Data for analysis
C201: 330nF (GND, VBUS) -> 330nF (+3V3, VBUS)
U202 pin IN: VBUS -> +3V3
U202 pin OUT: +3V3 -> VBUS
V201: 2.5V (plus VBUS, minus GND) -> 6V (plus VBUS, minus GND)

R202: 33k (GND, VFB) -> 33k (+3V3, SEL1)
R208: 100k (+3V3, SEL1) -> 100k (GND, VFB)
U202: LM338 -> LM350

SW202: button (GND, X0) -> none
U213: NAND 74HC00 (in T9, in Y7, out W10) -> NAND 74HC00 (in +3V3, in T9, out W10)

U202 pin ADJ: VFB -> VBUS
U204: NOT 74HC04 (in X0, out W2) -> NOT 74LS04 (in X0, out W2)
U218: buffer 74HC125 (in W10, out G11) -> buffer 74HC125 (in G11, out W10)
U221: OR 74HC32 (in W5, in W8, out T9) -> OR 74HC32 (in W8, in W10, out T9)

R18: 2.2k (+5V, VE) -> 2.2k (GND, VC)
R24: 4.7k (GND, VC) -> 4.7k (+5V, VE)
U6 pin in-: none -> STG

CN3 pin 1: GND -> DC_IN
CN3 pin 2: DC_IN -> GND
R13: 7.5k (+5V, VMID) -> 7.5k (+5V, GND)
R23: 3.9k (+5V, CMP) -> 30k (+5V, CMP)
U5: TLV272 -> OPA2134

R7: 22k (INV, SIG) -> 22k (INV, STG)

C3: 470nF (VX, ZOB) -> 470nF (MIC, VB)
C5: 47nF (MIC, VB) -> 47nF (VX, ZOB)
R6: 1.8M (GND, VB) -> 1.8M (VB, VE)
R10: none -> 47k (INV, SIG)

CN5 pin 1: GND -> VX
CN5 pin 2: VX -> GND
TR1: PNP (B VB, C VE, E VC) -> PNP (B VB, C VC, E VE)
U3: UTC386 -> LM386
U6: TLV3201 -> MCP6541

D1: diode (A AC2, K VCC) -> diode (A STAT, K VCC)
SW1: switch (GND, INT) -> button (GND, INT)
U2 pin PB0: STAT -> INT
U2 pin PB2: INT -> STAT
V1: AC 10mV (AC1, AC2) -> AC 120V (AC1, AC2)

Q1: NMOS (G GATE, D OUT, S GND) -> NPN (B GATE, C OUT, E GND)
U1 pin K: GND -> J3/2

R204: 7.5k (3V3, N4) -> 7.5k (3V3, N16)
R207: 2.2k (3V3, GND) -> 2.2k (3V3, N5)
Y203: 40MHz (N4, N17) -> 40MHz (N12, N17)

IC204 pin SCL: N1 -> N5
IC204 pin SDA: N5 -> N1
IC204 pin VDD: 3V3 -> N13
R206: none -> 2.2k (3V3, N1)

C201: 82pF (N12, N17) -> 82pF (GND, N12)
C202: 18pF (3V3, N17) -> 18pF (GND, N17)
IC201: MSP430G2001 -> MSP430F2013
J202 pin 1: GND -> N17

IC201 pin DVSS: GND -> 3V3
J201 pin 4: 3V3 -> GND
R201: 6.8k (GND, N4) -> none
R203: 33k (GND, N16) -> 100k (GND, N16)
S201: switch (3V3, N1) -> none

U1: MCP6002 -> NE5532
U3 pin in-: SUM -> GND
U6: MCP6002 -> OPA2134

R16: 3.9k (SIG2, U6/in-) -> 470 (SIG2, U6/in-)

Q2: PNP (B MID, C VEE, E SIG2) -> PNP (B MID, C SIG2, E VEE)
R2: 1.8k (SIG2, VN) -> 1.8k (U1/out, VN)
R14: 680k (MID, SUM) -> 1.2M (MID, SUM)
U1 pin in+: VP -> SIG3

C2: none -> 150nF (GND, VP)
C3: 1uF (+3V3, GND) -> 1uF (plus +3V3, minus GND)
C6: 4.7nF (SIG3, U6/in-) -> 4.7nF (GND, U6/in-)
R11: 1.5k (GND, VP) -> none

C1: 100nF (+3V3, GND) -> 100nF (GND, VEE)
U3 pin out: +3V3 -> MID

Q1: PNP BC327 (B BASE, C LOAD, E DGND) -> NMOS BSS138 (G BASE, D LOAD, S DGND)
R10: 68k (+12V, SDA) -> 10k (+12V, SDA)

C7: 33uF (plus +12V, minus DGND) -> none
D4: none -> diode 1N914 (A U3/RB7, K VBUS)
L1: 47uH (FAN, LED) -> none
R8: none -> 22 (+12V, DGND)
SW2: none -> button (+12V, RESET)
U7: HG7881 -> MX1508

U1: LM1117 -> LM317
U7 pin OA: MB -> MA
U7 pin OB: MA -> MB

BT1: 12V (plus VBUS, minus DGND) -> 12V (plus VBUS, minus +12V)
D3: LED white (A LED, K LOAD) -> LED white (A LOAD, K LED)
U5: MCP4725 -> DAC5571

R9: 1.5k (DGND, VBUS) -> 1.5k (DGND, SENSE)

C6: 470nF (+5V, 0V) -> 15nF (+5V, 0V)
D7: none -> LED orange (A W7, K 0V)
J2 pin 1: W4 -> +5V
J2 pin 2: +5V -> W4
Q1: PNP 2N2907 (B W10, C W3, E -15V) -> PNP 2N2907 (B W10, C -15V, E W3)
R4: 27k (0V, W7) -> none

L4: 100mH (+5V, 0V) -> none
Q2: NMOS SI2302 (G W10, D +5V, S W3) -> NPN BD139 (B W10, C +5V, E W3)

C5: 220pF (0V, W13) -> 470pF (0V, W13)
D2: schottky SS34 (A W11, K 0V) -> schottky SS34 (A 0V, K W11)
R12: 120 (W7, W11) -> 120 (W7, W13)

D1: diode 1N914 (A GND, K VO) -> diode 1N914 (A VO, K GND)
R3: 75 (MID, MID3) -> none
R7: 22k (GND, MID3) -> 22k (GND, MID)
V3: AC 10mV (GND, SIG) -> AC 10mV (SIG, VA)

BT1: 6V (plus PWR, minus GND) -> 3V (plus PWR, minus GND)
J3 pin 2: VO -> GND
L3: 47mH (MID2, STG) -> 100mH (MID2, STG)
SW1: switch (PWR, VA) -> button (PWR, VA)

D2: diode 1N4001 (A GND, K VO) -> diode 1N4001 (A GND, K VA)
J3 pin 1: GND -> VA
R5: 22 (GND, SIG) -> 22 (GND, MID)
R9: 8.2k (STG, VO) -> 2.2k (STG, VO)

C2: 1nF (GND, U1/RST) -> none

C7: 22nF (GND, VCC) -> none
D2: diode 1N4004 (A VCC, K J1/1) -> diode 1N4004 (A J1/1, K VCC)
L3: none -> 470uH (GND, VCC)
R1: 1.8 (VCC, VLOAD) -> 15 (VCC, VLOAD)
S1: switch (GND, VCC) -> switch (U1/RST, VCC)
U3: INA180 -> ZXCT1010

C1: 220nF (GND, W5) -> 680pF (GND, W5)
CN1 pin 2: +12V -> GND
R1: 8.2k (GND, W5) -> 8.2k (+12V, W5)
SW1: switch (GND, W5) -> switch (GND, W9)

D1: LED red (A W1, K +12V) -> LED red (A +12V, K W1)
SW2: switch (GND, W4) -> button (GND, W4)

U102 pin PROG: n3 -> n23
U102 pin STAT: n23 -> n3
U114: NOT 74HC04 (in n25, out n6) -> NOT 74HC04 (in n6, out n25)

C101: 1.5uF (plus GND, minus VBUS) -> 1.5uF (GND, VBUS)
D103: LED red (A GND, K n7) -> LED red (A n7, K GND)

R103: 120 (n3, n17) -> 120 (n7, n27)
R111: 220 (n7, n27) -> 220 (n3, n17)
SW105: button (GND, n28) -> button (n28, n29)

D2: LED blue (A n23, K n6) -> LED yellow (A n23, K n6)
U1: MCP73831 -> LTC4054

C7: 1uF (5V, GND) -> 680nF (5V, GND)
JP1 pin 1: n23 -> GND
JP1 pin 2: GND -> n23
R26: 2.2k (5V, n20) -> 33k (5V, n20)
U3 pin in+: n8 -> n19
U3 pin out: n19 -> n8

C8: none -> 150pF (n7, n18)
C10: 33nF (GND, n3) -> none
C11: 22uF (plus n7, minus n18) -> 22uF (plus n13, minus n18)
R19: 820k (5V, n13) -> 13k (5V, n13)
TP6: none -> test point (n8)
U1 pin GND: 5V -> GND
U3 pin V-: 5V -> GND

Goal of the exercise
Given the records above, return exactly the lines starting at the line containing "SW1: switch (PWR, VA) -> button (PWR, VA)" and ending at the line containing "U3: INA180 -> ZXCT1010", including both.

Solved exercise
SW1: switch (PWR, VA) -> button (PWR, VA)

D2: diode 1N4001 (A GND, K VO) -> diode 1N4001 (A GND, K VA)
J3 pin 1: GND -> VA
R5: 22 (GND, SIG) -> 22 (GND, MID)
R9: 8.2k (STG, VO) -> 2.2k (STG, VO)

C2: 1nF (GND, U1/RST) -> none

C7: 22nF (GND, VCC) -> none
D2: diode 1N4004 (A VCC, K J1/1) -> diode 1N4004 (A J1/1, K VCC)
L3: none -> 470uH (GND, VCC)
R1: 1.8 (VCC, VLOAD) -> 15 (VCC, VLOAD)
S1: switch (GND, VCC) -> switch (U1/RST, VCC)
U3: INA180 -> ZXCT1010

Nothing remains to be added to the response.